::: Information

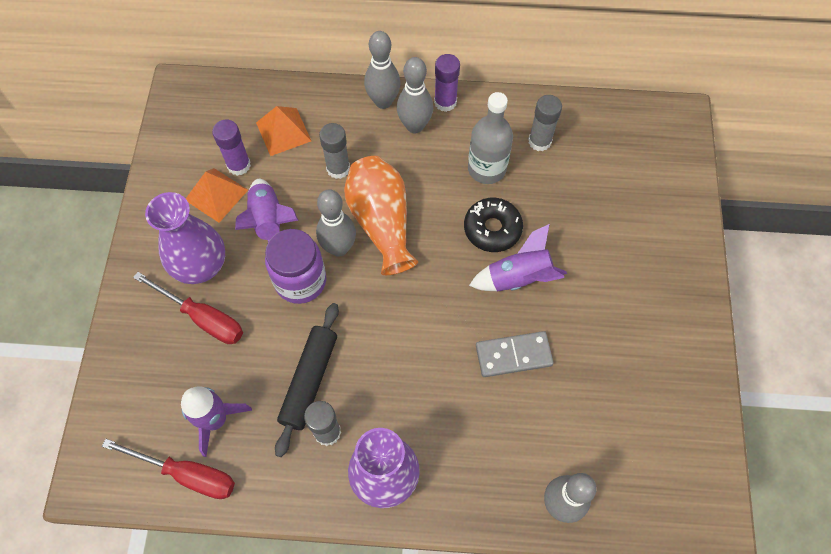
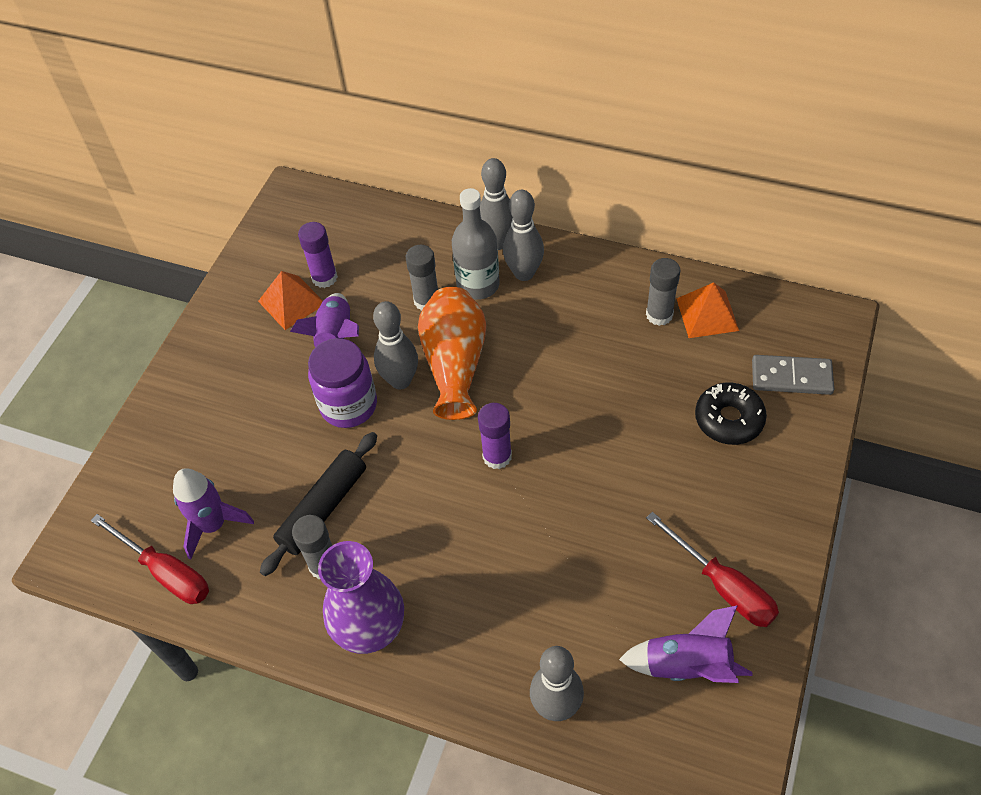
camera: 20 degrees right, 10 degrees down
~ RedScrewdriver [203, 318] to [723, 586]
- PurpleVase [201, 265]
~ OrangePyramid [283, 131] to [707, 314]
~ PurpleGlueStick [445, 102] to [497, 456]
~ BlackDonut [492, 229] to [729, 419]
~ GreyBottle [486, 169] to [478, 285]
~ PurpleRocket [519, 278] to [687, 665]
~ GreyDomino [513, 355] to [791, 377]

::::::

Instructions to follow » A faithful copy of every record is required, with no pictures included.

Solution for this exercise »
camera: 20 degrees right, 10 degrees down
~ RedScrewdriver [203, 318] to [723, 586]
- PurpleVase [201, 265]
~ OrangePyramid [283, 131] to [707, 314]
~ PurpleGlueStick [445, 102] to [497, 456]
~ BlackDonut [492, 229] to [729, 419]
~ GreyBottle [486, 169] to [478, 285]
~ PurpleRocket [519, 278] to [687, 665]
~ GreyDomino [513, 355] to [791, 377]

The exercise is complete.